Prompt - From the entries that follow, reproduce exactly and only the lines from the line with "red car: [217,336,294,460]" to the line with "turquoise capsule: [92,363,154,446]", endpoints included.

The records -
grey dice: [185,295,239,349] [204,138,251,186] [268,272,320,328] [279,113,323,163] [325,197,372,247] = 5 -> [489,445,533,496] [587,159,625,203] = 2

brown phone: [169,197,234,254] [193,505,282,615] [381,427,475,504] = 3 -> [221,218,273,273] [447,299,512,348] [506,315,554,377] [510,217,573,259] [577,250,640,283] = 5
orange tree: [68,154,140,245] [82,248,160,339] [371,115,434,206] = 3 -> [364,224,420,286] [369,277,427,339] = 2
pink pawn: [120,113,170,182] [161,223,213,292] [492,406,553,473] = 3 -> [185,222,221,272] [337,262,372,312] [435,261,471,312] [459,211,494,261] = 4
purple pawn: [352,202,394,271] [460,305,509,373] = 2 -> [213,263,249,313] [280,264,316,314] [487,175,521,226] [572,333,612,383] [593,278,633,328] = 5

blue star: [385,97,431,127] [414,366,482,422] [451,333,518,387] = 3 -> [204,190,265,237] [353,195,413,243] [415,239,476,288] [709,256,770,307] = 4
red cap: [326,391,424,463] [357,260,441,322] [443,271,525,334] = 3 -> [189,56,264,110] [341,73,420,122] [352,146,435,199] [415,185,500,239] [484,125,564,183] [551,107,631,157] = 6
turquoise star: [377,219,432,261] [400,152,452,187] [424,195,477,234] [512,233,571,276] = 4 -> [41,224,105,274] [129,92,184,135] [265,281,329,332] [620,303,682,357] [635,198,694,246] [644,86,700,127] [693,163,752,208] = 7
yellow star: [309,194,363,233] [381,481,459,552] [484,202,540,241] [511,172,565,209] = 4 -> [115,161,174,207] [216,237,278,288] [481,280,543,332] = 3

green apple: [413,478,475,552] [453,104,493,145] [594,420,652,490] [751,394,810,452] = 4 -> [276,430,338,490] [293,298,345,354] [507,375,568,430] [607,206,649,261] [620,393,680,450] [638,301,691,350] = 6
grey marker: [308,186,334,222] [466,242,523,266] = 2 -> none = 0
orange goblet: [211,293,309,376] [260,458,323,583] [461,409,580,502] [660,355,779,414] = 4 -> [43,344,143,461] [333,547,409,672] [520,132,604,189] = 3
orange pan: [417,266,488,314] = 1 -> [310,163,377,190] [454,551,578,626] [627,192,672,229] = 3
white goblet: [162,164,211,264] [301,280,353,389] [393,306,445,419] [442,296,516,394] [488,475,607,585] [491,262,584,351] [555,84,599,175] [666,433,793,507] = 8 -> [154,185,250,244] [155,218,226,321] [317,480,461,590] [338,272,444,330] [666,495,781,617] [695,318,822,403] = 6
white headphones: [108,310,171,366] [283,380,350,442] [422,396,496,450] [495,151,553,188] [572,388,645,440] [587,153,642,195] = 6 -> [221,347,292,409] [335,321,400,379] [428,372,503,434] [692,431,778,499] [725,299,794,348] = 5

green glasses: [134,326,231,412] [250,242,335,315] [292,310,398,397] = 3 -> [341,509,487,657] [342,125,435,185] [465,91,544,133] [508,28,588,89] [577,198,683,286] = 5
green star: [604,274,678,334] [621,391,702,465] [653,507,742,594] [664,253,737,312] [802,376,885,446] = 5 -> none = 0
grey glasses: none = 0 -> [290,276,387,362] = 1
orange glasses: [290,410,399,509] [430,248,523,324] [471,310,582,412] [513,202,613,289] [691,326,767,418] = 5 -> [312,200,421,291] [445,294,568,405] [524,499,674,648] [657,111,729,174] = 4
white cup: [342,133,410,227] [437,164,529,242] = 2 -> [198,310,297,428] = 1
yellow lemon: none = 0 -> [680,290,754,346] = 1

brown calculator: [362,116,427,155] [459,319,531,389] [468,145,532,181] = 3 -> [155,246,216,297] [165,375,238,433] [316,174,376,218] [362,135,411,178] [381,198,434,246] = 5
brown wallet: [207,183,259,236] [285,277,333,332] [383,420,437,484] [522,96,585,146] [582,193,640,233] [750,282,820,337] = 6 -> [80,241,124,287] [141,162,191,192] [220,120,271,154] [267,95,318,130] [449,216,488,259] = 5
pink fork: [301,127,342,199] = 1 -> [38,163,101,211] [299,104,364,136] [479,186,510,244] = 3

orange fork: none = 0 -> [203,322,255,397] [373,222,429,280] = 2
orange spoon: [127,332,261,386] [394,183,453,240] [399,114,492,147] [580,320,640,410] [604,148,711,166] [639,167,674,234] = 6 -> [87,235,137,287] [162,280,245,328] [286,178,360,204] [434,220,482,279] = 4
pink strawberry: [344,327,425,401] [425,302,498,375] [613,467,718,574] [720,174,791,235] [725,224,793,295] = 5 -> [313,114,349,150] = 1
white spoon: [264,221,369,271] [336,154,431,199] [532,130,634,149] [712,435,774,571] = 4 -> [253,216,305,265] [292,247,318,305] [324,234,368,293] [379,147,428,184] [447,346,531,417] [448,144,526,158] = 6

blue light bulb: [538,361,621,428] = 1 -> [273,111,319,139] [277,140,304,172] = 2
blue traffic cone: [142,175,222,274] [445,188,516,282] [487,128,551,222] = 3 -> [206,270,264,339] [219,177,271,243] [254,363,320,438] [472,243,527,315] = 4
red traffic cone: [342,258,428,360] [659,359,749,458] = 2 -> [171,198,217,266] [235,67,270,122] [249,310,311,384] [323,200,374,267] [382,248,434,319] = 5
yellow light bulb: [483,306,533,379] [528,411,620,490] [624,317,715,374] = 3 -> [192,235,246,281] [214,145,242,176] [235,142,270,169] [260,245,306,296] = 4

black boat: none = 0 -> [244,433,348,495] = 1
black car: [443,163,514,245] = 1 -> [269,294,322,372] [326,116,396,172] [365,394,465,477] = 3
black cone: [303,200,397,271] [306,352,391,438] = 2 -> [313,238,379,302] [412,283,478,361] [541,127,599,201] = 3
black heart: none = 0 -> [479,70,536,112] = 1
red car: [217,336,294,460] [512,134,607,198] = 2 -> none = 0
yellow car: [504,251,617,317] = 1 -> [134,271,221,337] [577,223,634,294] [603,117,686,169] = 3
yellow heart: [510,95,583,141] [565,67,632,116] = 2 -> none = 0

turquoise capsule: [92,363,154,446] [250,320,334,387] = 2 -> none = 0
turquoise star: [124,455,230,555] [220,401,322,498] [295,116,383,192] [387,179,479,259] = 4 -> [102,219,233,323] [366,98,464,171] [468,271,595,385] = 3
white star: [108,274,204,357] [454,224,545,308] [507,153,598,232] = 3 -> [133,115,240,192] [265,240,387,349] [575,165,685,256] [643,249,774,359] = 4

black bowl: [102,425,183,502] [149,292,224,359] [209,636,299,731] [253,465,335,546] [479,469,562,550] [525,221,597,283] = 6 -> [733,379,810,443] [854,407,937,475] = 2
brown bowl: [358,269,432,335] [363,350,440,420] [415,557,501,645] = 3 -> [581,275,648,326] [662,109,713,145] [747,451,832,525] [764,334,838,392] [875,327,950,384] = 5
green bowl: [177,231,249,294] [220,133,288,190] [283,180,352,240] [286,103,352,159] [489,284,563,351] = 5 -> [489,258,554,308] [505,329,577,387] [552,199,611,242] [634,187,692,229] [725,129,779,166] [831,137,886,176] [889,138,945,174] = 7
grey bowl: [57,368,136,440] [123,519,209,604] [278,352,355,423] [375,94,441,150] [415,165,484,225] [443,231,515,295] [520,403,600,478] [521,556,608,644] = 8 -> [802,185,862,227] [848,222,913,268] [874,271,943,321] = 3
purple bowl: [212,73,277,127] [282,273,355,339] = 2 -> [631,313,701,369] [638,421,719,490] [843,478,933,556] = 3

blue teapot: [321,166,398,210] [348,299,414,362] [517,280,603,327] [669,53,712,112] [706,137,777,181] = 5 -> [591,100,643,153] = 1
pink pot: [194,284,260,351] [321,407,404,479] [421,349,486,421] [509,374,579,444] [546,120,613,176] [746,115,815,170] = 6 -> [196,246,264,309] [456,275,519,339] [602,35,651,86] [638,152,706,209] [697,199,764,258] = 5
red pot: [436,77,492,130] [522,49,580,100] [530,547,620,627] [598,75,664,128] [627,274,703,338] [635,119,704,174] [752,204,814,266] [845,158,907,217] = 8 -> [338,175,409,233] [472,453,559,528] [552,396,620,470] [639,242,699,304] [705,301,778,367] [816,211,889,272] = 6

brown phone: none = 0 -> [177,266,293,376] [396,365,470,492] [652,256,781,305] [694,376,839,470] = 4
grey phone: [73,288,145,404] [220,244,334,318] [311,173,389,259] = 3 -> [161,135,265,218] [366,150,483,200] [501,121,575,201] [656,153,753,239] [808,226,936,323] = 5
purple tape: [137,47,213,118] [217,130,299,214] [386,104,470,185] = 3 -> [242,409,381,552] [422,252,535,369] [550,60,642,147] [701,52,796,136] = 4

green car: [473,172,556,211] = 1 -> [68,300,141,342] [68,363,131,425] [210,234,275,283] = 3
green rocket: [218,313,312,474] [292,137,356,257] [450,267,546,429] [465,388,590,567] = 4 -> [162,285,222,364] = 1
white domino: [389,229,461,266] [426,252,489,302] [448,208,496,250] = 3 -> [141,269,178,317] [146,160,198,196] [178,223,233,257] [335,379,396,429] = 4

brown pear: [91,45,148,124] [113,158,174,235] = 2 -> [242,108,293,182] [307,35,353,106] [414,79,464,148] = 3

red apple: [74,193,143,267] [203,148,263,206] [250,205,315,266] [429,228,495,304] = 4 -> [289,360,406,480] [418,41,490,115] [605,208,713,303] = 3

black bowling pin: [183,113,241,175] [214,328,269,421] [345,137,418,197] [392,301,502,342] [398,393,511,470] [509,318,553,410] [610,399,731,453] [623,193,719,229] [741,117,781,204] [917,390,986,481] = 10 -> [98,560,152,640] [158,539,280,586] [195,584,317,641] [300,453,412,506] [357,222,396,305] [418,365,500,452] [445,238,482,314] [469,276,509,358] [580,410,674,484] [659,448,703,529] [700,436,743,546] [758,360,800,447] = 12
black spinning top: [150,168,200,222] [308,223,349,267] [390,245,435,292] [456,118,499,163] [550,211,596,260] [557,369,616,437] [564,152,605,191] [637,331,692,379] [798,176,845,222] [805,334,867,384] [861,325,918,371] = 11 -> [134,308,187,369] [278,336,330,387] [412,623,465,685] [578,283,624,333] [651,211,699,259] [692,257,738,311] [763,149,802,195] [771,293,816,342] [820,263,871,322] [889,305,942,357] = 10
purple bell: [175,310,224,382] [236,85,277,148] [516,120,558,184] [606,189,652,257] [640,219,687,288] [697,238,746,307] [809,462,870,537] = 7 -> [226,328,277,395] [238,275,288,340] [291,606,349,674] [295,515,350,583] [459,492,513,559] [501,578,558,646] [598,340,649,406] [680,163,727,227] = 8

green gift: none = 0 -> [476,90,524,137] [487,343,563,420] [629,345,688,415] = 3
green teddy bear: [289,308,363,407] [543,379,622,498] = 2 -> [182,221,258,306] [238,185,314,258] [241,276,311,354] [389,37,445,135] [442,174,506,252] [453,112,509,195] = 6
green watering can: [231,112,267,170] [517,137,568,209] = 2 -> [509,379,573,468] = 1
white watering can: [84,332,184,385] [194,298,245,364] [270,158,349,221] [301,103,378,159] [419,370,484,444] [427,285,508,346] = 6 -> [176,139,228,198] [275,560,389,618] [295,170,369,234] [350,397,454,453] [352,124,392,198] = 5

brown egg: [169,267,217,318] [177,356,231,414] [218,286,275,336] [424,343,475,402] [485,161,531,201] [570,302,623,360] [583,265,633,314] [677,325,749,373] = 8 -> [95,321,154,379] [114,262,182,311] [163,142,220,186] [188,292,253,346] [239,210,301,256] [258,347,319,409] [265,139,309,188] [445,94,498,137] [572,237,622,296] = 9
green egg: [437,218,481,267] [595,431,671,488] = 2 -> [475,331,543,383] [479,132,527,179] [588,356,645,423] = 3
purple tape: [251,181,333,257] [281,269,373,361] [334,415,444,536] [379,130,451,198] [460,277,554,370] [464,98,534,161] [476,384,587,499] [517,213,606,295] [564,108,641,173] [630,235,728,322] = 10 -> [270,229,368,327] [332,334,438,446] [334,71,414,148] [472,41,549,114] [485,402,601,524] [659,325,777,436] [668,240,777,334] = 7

Answer below -
red car: [217,336,294,460] [512,134,607,198] = 2 -> none = 0
yellow car: [504,251,617,317] = 1 -> [134,271,221,337] [577,223,634,294] [603,117,686,169] = 3
yellow heart: [510,95,583,141] [565,67,632,116] = 2 -> none = 0

turquoise capsule: [92,363,154,446] [250,320,334,387] = 2 -> none = 0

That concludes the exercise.